= Beginning of Section =

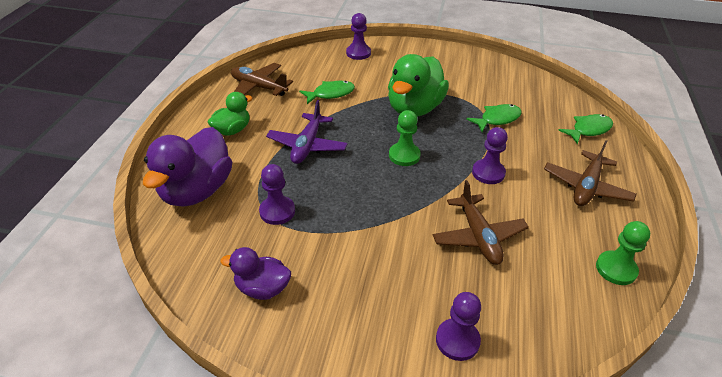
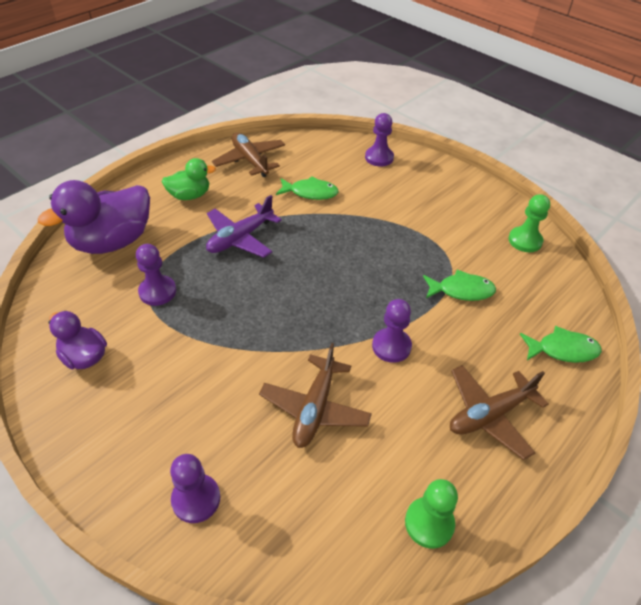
camera: 30 degrees right, 5 degrees up
green duck [388,54,449,117] -> none
green pawn [389,110,421,166] -> green pawn moved to [508,194,550,252]

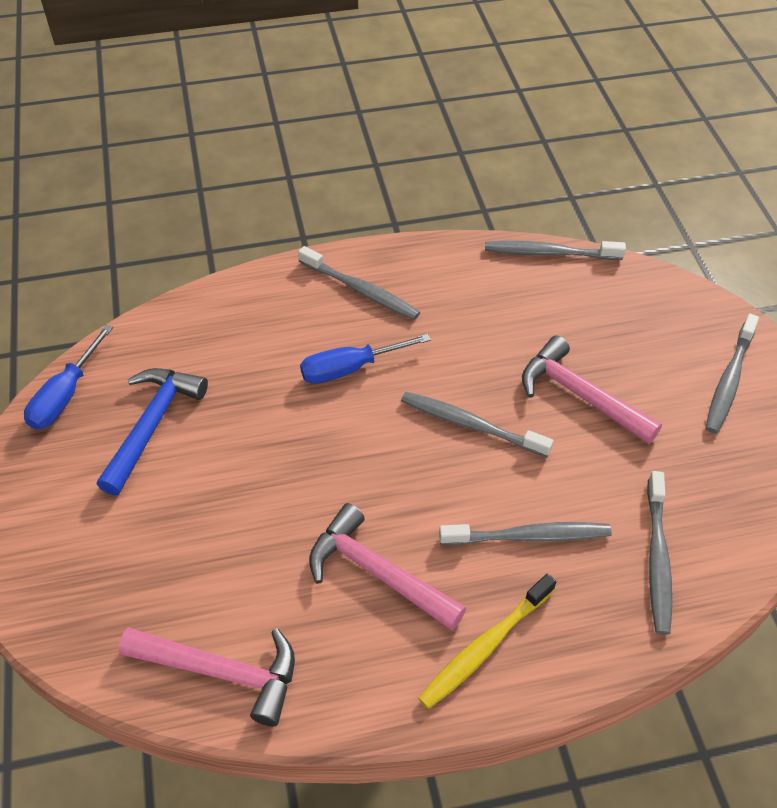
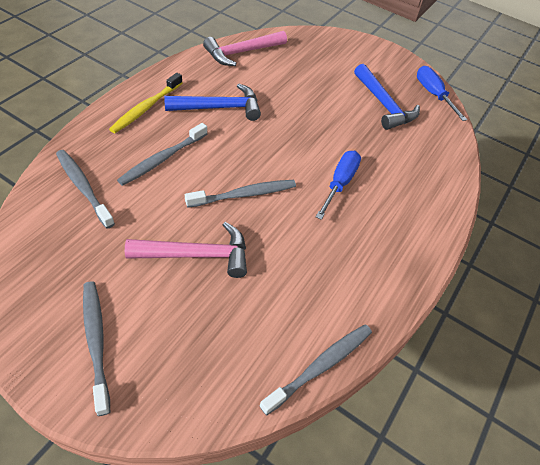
camera: 130 degrees right, 0 degrees up
grey toothbrush [298,246,420,320] -> none
pink hammer [309,503,466,630] -> blue hammer [164,83,261,121]
yellow toothbrush [418,574,556,709] -> yellow toothbrush turned 150 degrees counterclockwise [109,73,183,133]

= End of Section =

- [Try it]
Search the data for "none". Copy every matching line.

- [Completed task]
green duck [388,54,449,117] -> none
grey toothbrush [298,246,420,320] -> none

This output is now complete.